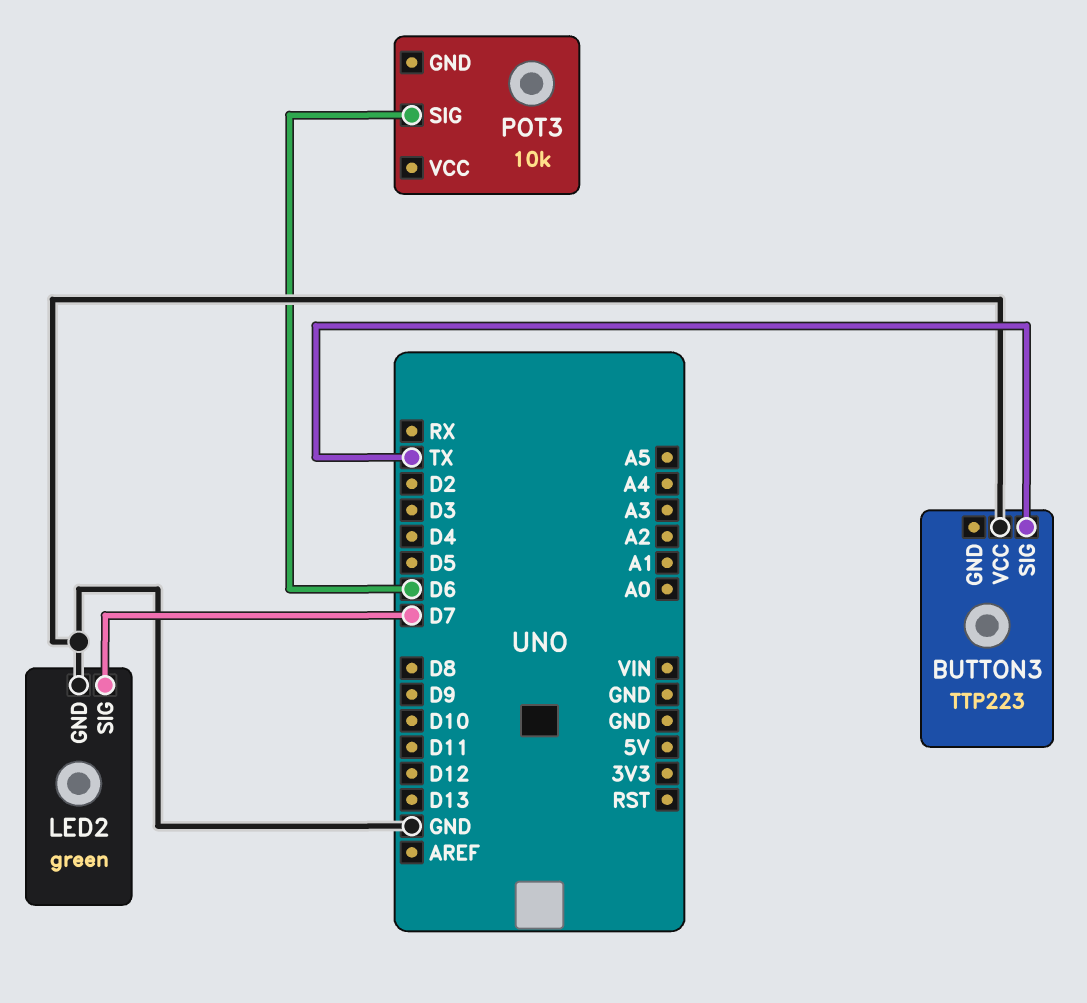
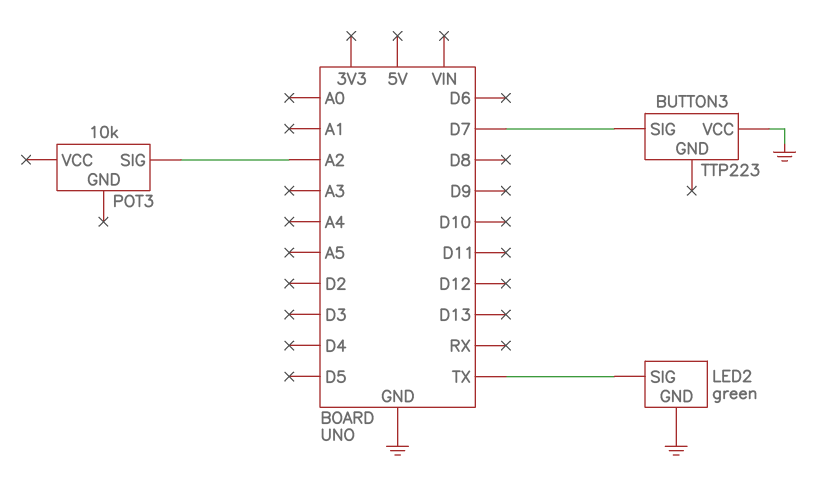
BUTTON3 pin SIG: TX -> D7
LED2 pin SIG: D7 -> TX
POT3 pin SIG: D6 -> A2

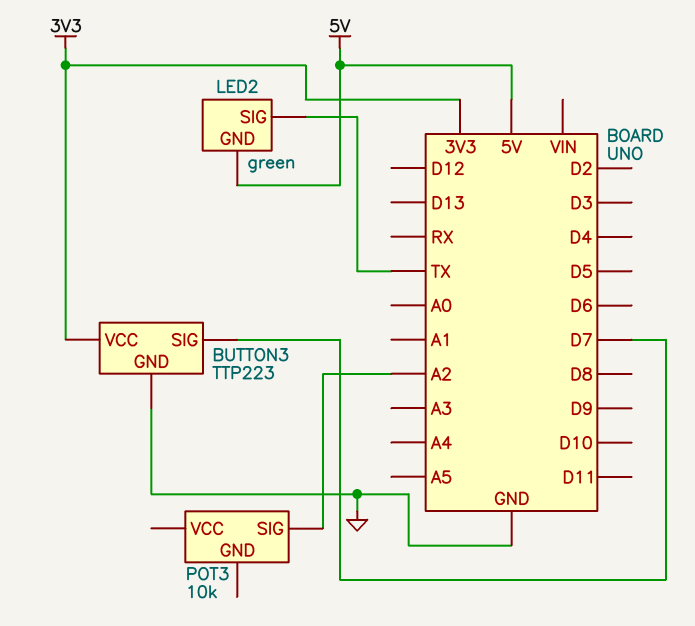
BUTTON3 pin GND: none -> GND
BUTTON3 pin VCC: GND -> 3V3
LED2 pin GND: GND -> 5V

(Assigned task): Once the line holding "LED2 pin SIG: D7 -> TX" is found, set down that line and every line after it, exactly, through the last line of the records above, omitting pictures.

(Written answer):
LED2 pin SIG: D7 -> TX
POT3 pin SIG: D6 -> A2

BUTTON3 pin GND: none -> GND
BUTTON3 pin VCC: GND -> 3V3
LED2 pin GND: GND -> 5V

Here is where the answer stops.